Bounding box mapping data:
»»

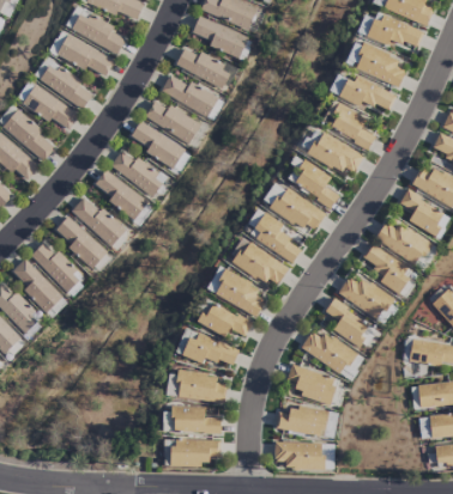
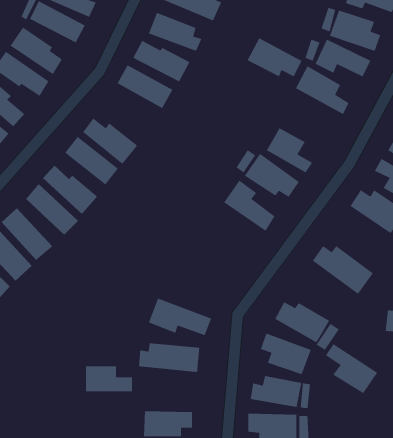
building: [129,120,186,166] -> none
building: [309,132,364,171] -> [247,37,303,77]
building: [232,242,289,288] -> none
building: [362,244,412,293] -> none
building: [210,268,266,316] -> none
building: [197,299,253,336] -> none
building: [325,299,377,349] -> [325,343,378,394]
building: [174,405,221,432] -> [85,365,133,392]

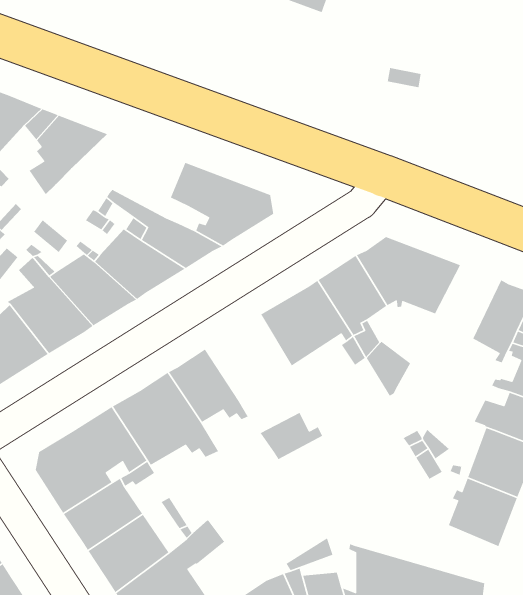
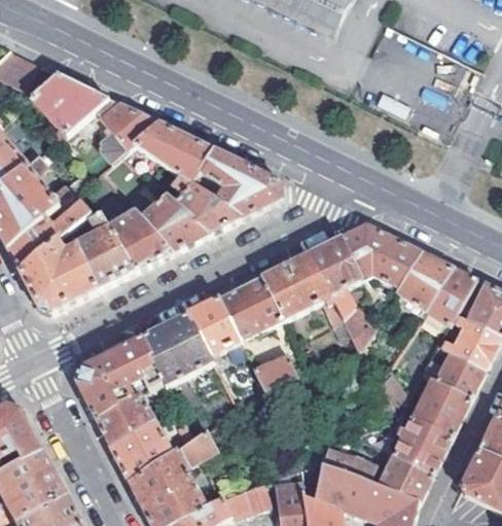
building: none -> [127,121,215,191]
building: none -> [397,250,453,313]
building: none -> [217,274,283,340]
building: none -> [319,443,431,500]

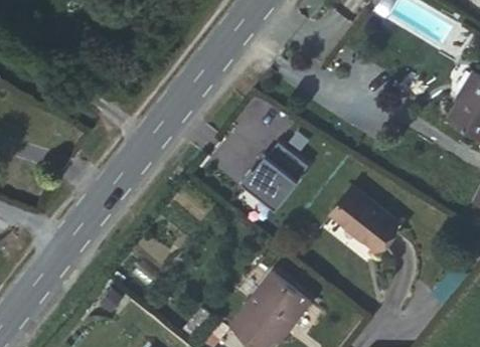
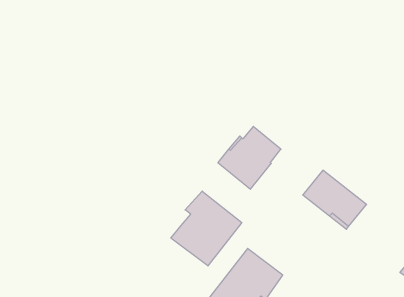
building: none -> [171,191,242,266]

««

- **PROBLEM TO SOLVE**: Could you reproduce the records above exactly, leaving out the pictures?

- **EXERCISE RESPONSE**:
building: [129,120,186,166] -> none
building: [309,132,364,171] -> [247,37,303,77]
building: [232,242,289,288] -> none
building: [362,244,412,293] -> none
building: [210,268,266,316] -> none
building: [197,299,253,336] -> none
building: [325,299,377,349] -> [325,343,378,394]
building: [174,405,221,432] -> [85,365,133,392]

building: none -> [127,121,215,191]
building: none -> [397,250,453,313]
building: none -> [217,274,283,340]
building: none -> [319,443,431,500]

building: none -> [171,191,242,266]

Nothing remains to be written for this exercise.